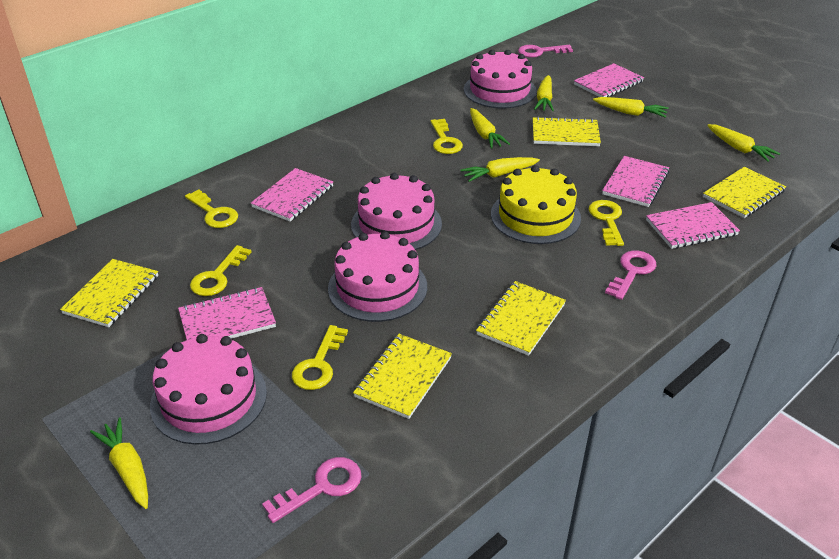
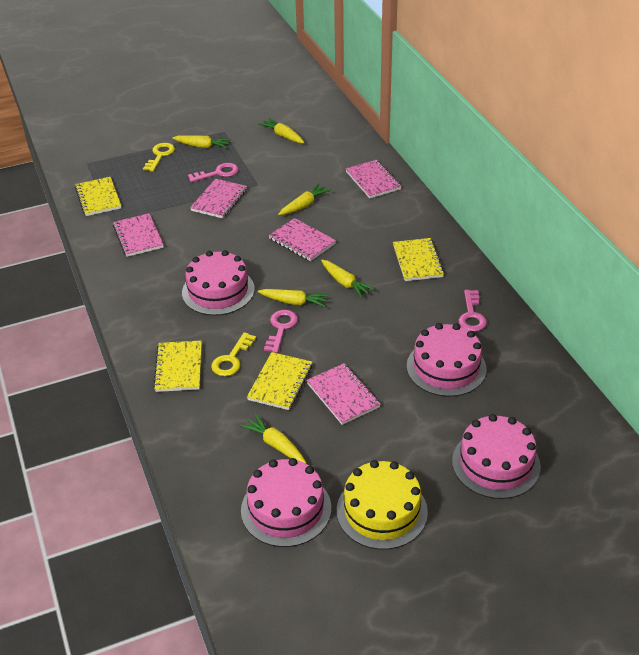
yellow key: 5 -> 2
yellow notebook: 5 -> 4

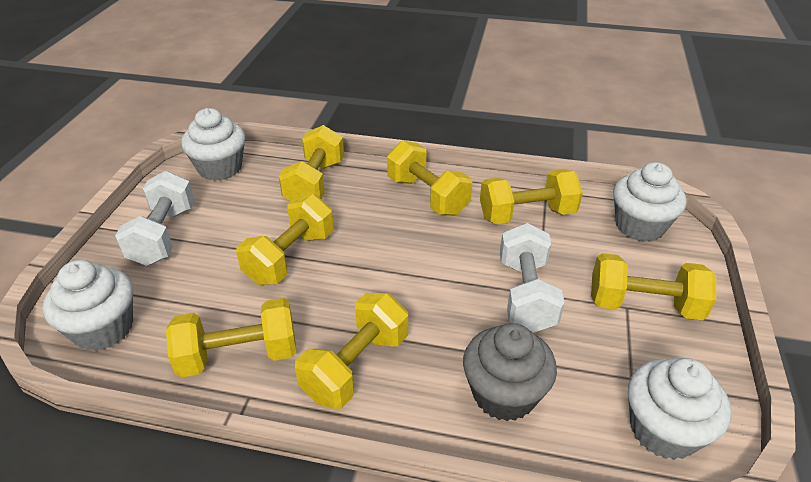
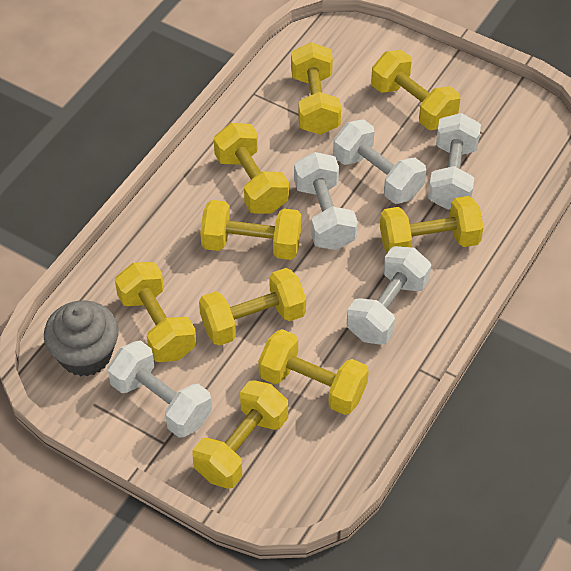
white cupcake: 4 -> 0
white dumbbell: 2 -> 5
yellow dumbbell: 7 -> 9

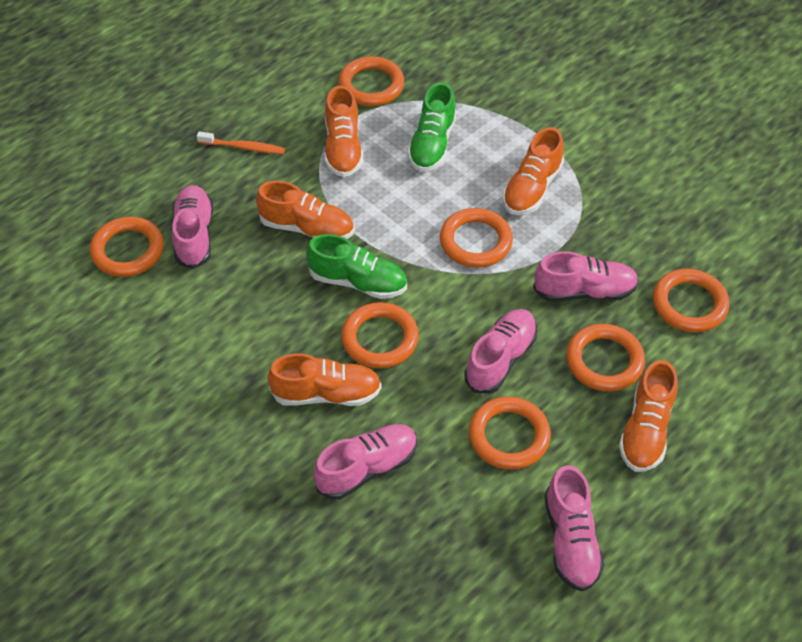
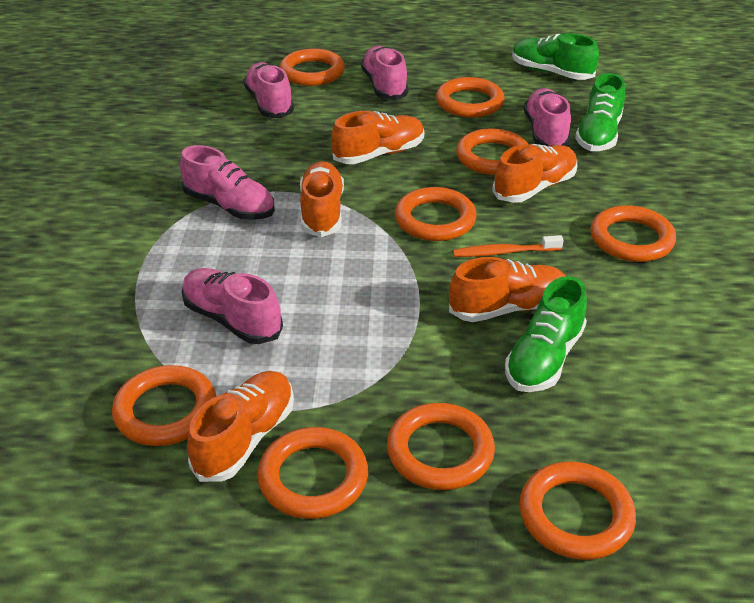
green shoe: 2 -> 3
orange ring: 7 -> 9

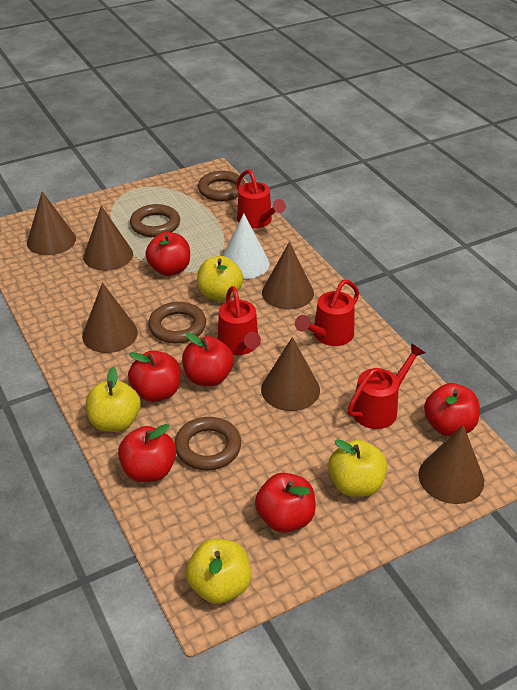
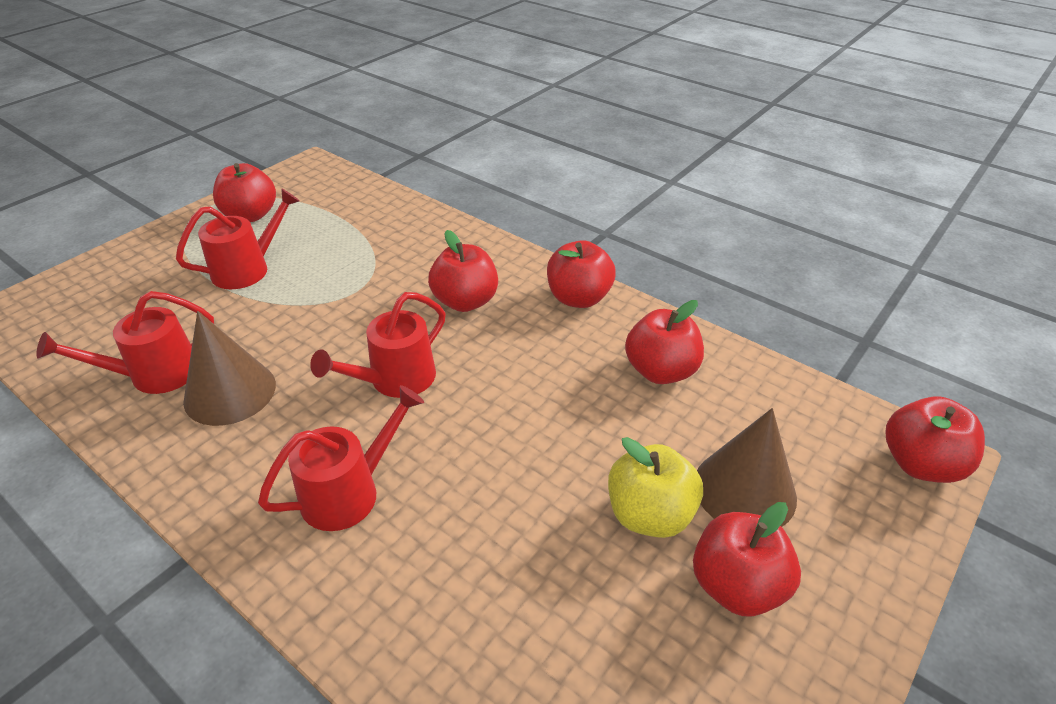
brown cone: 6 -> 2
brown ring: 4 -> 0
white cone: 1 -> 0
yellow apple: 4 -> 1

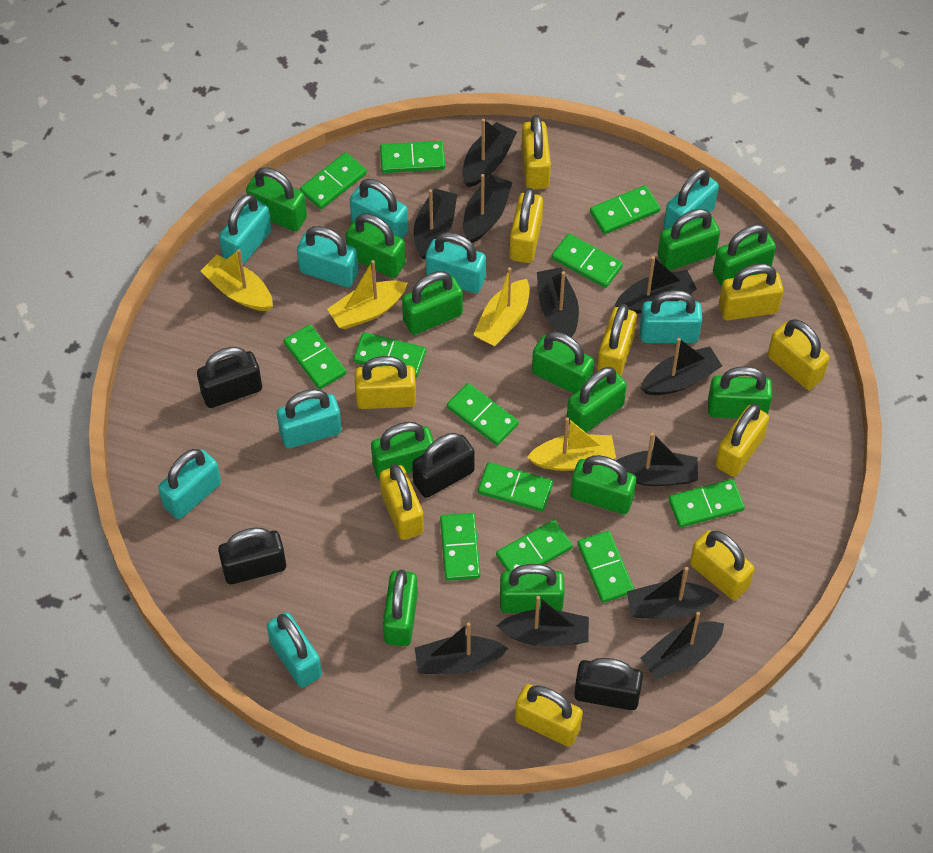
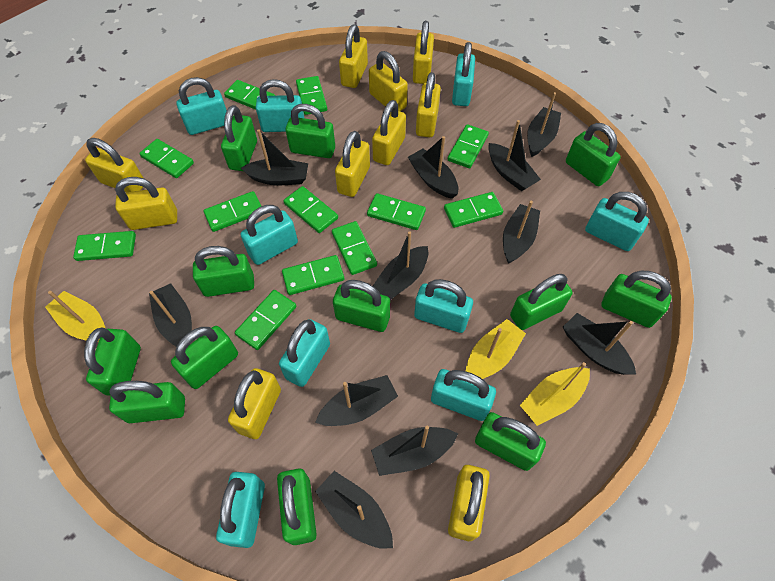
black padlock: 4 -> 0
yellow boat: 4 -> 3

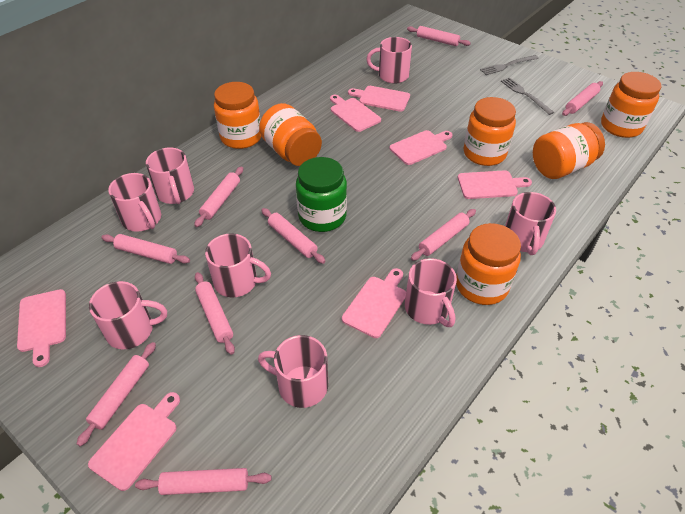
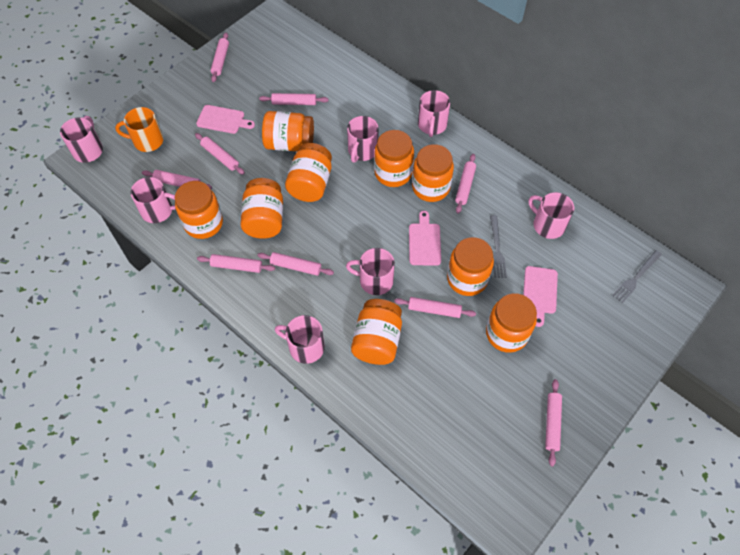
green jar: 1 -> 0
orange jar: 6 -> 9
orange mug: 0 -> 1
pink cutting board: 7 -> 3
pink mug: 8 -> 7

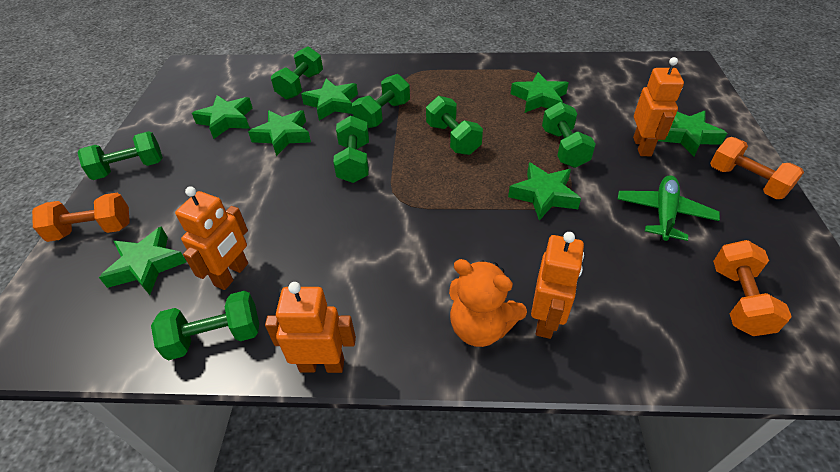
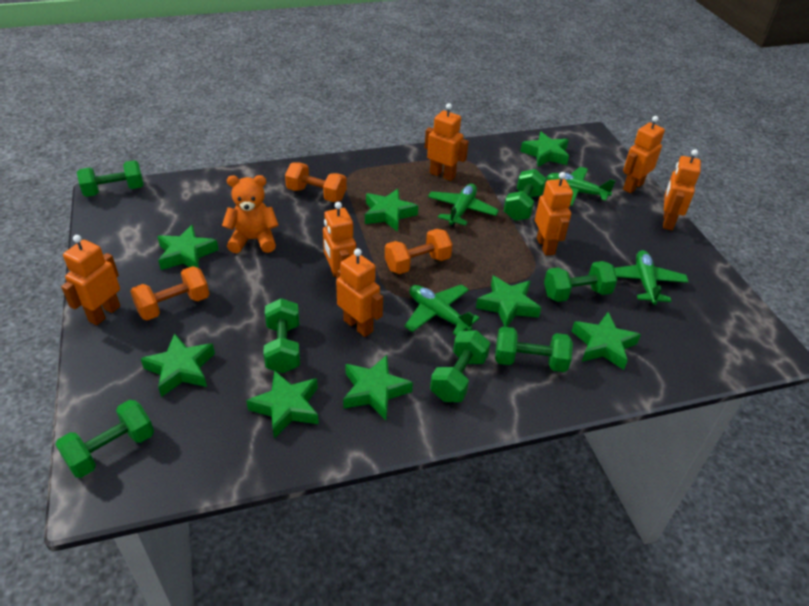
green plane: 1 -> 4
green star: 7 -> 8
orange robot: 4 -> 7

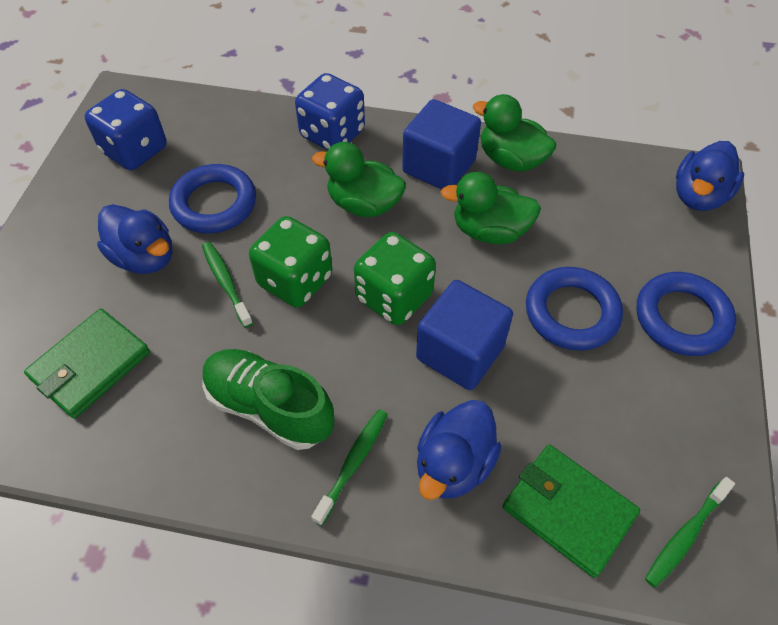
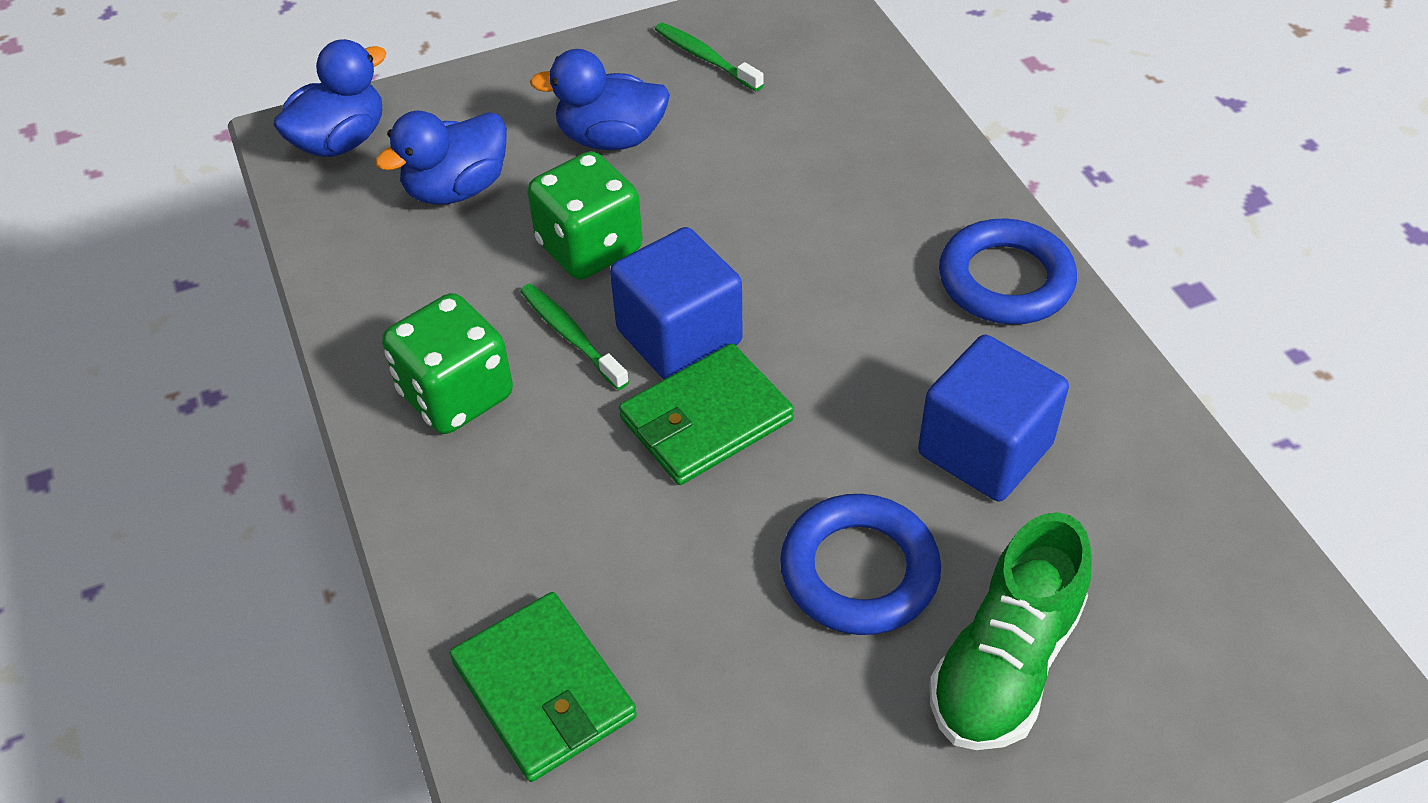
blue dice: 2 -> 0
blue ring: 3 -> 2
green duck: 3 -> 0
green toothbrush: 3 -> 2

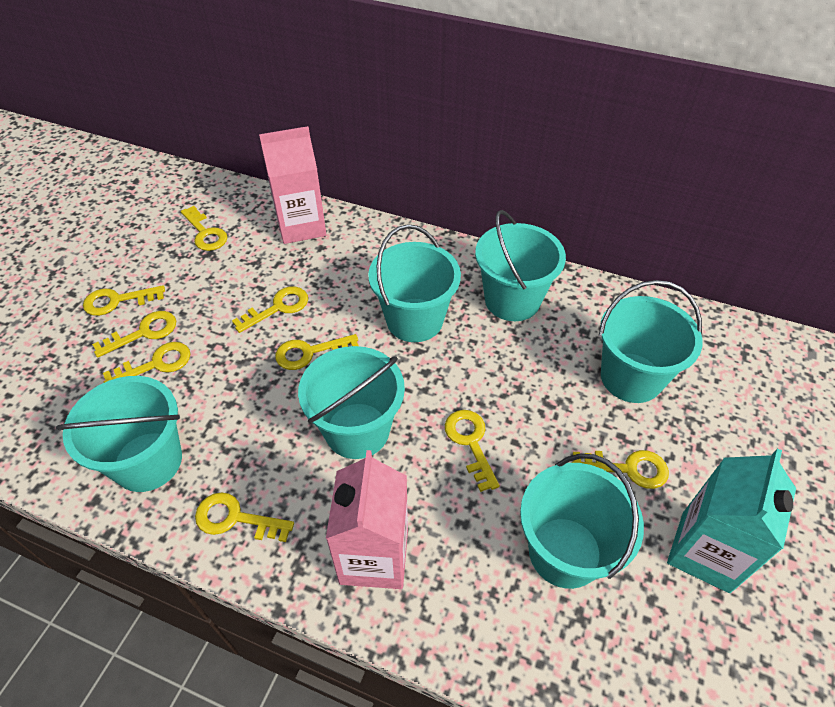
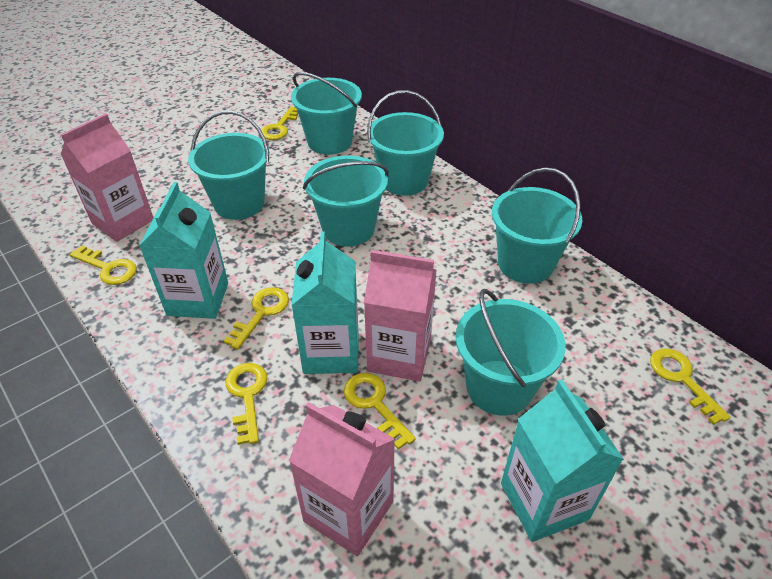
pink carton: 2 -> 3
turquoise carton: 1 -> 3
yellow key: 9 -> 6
------------
# Exercise
The output should consist of every entry above, printed exactly, with the images removed.

# Response area
yellow key: 5 -> 2
yellow notebook: 5 -> 4

white cupcake: 4 -> 0
white dumbbell: 2 -> 5
yellow dumbbell: 7 -> 9

green shoe: 2 -> 3
orange ring: 7 -> 9

brown cone: 6 -> 2
brown ring: 4 -> 0
white cone: 1 -> 0
yellow apple: 4 -> 1

black padlock: 4 -> 0
yellow boat: 4 -> 3

green jar: 1 -> 0
orange jar: 6 -> 9
orange mug: 0 -> 1
pink cutting board: 7 -> 3
pink mug: 8 -> 7

green plane: 1 -> 4
green star: 7 -> 8
orange robot: 4 -> 7

blue dice: 2 -> 0
blue ring: 3 -> 2
green duck: 3 -> 0
green toothbrush: 3 -> 2

pink carton: 2 -> 3
turquoise carton: 1 -> 3
yellow key: 9 -> 6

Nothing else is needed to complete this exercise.